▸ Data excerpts

+++

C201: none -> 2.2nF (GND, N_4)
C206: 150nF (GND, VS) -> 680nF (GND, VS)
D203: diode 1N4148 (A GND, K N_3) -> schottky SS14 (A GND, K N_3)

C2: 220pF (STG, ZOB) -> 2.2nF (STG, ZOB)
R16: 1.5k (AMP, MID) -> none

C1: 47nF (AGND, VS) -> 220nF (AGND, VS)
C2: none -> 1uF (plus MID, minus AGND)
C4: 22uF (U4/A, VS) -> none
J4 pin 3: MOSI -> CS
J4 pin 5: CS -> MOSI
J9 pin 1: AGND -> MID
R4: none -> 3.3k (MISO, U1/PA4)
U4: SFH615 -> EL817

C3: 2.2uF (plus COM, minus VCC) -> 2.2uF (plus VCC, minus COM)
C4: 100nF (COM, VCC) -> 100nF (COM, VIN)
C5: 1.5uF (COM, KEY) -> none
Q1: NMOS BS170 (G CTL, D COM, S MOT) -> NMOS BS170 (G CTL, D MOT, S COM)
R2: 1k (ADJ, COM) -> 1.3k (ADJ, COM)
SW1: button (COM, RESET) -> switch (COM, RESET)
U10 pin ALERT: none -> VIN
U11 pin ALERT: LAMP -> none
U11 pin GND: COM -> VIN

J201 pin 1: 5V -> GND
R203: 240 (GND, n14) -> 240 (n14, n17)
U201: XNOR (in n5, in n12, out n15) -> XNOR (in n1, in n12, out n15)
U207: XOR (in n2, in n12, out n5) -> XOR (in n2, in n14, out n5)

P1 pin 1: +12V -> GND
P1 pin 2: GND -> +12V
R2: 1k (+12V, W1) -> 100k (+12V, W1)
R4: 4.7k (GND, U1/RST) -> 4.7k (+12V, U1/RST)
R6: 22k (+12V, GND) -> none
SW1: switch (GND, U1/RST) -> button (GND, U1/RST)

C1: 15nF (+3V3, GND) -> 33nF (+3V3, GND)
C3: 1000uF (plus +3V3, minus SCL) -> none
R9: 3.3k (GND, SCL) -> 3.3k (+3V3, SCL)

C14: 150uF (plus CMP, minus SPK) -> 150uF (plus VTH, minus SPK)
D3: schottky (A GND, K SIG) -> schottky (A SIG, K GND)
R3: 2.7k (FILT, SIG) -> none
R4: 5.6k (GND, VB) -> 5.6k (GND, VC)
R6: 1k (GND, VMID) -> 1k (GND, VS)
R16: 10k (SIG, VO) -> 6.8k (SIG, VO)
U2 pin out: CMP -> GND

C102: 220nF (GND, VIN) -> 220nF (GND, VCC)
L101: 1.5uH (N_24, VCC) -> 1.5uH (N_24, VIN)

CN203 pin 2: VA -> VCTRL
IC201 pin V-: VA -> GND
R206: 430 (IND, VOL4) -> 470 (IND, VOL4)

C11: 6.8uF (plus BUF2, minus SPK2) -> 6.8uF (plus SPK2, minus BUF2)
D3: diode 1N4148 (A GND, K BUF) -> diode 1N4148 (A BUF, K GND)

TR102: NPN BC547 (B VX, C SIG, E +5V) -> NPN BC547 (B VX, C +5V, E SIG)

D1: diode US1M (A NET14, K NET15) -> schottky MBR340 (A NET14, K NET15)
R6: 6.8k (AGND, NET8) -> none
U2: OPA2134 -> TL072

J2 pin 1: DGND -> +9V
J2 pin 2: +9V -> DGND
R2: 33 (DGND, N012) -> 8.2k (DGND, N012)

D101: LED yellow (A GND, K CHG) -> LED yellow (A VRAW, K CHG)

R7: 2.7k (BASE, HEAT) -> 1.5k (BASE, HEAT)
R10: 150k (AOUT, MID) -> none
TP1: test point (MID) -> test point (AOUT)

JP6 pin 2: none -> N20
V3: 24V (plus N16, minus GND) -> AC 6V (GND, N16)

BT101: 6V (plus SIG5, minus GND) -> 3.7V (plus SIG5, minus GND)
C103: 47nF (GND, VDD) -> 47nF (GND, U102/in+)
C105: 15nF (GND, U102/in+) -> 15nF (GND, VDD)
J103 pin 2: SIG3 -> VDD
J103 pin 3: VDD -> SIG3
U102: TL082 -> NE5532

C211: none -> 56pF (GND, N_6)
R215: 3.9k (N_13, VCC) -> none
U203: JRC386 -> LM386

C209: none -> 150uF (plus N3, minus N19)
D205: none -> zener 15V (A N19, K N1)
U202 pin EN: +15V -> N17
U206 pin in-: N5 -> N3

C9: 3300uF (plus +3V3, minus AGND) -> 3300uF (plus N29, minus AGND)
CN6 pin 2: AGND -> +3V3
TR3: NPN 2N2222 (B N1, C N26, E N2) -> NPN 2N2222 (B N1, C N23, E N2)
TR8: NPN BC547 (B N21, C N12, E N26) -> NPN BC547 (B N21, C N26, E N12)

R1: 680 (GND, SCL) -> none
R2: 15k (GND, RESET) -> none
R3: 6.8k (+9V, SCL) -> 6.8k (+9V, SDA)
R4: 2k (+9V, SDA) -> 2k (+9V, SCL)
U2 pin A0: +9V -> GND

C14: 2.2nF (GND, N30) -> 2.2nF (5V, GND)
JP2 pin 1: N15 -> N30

+++

▸ PROBLEM DESCRIPTION
Taking the entries from their first line through the line with "C4: 100nF (COM, VCC) -> 100nF (COM, VIN)", inclusive, restate each line word for word and give nothing else.

▸ TASK RESPONSE
C201: none -> 2.2nF (GND, N_4)
C206: 150nF (GND, VS) -> 680nF (GND, VS)
D203: diode 1N4148 (A GND, K N_3) -> schottky SS14 (A GND, K N_3)

C2: 220pF (STG, ZOB) -> 2.2nF (STG, ZOB)
R16: 1.5k (AMP, MID) -> none

C1: 47nF (AGND, VS) -> 220nF (AGND, VS)
C2: none -> 1uF (plus MID, minus AGND)
C4: 22uF (U4/A, VS) -> none
J4 pin 3: MOSI -> CS
J4 pin 5: CS -> MOSI
J9 pin 1: AGND -> MID
R4: none -> 3.3k (MISO, U1/PA4)
U4: SFH615 -> EL817

C3: 2.2uF (plus COM, minus VCC) -> 2.2uF (plus VCC, minus COM)
C4: 100nF (COM, VCC) -> 100nF (COM, VIN)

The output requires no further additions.